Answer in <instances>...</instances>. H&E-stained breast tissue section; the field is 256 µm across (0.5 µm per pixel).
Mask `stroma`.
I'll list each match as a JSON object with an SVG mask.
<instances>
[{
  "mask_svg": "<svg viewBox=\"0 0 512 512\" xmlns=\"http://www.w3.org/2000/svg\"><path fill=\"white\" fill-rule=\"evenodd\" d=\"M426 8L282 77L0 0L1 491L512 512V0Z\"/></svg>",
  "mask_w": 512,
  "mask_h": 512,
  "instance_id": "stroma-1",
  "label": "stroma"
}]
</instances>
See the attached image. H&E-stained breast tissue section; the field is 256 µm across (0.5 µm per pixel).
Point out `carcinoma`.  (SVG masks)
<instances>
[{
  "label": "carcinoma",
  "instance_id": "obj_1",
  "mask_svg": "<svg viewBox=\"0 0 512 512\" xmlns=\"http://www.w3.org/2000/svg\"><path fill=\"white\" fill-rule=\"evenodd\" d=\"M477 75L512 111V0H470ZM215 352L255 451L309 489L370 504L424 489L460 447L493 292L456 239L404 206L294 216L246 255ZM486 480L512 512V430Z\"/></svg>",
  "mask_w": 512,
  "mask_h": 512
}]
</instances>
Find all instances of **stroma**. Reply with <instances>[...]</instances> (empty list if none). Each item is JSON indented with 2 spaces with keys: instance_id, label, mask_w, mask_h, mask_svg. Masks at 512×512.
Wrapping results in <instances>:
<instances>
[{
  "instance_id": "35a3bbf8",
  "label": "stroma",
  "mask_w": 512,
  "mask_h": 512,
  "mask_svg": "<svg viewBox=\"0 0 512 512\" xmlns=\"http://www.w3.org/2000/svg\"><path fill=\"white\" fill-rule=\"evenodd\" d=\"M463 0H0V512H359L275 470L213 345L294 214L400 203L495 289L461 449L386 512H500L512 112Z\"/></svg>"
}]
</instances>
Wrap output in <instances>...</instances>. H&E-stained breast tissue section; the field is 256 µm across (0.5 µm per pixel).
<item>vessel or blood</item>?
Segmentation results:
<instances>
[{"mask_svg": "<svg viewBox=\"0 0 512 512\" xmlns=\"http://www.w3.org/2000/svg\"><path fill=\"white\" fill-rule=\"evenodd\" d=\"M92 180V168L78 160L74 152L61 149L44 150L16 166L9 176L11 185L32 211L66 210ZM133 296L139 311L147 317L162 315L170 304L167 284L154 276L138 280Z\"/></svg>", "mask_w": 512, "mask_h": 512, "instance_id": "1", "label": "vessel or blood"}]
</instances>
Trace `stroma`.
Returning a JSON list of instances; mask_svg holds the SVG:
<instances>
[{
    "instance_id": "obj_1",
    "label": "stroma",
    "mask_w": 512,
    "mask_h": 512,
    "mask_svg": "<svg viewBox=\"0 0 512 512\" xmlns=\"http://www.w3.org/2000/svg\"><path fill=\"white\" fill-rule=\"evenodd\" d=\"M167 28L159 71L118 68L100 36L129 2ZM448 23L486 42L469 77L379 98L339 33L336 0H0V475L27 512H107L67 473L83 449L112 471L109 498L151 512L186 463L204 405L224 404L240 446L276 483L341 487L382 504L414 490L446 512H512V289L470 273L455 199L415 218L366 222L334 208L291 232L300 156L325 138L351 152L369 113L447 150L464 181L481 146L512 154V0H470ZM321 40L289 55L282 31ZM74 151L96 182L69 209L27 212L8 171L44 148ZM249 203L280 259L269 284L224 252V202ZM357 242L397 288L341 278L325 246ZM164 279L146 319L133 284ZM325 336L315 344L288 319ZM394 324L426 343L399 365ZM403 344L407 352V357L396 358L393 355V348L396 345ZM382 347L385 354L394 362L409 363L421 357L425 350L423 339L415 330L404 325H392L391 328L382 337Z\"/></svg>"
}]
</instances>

• [Your objective]: Among the records above, find each line holding the string "breast" and pull it out.

• [Response]:
Answer in <instances>...</instances>. H&E-stained breast tissue section; the field is 256 µm across (0.5 µm per pixel).
See the attached image. H&E-stained breast tissue section; the field is 256 µm across (0.5 µm per pixel).
Wrap output in <instances>...</instances>. H&E-stained breast tissue section; the field is 256 µm across (0.5 µm per pixel).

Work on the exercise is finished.